**What to do**
An image-free reproduction of the data below is needed: print it exactly.

**Dataset content**
· · ·
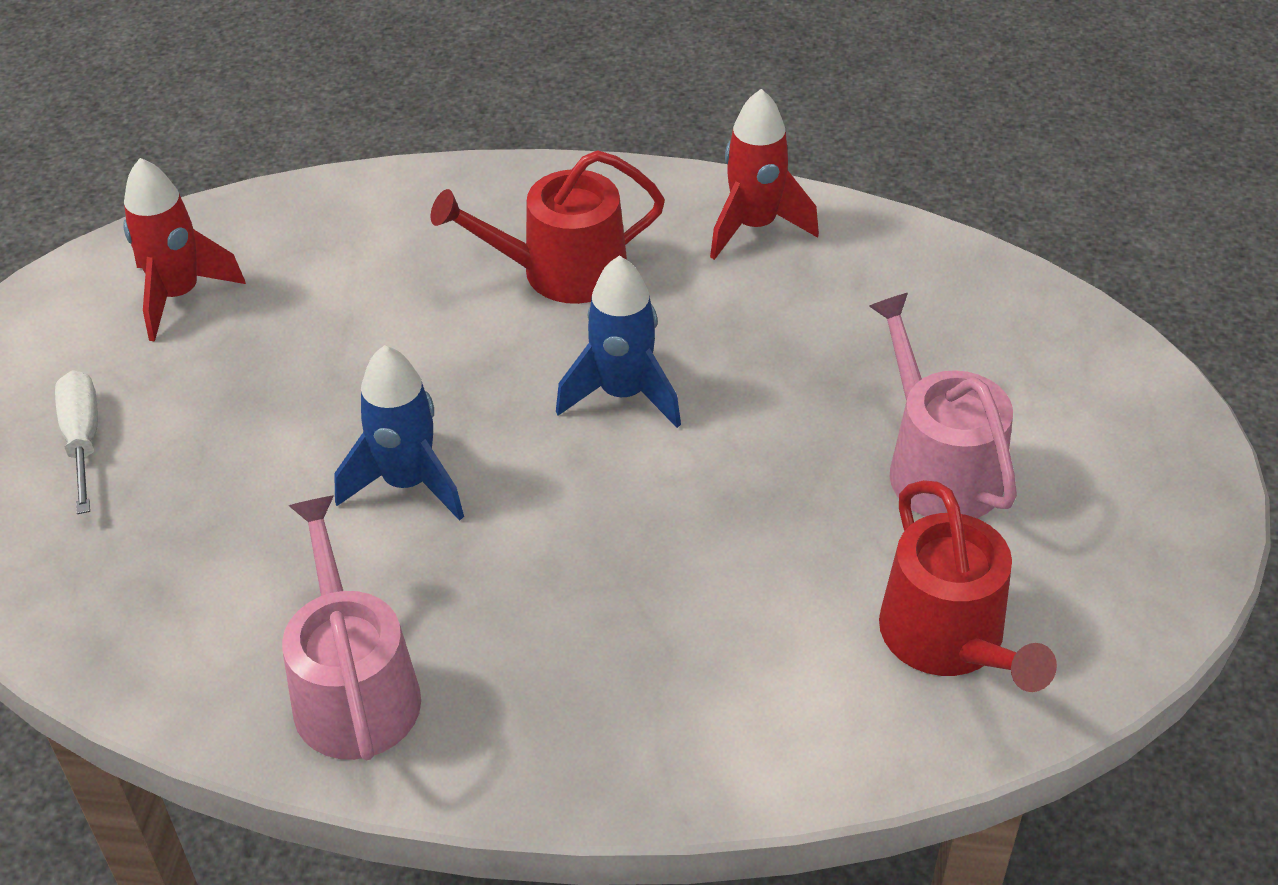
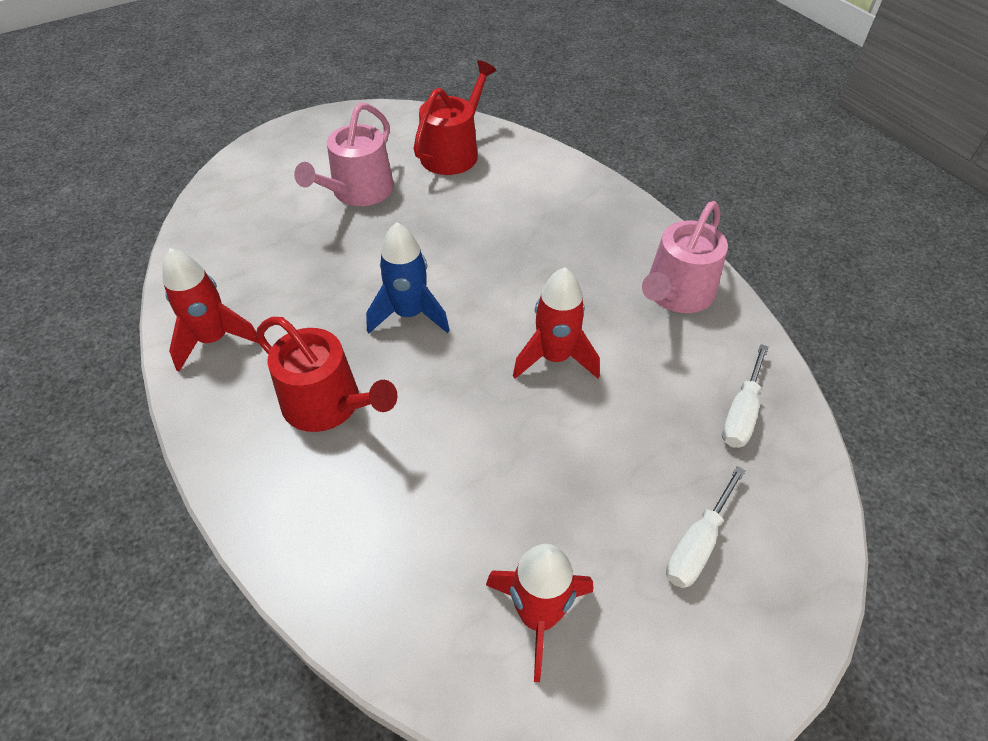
camera: 130 degrees left, 5 degrees up
(134, 597) = (741, 412): none -> white screwdriver
(407, 483) = (555, 358): blue rocket -> red rocket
· · ·
**Response to this exercise**
camera: 130 degrees left, 5 degrees up
(134, 597) = (741, 412): none -> white screwdriver
(407, 483) = (555, 358): blue rocket -> red rocket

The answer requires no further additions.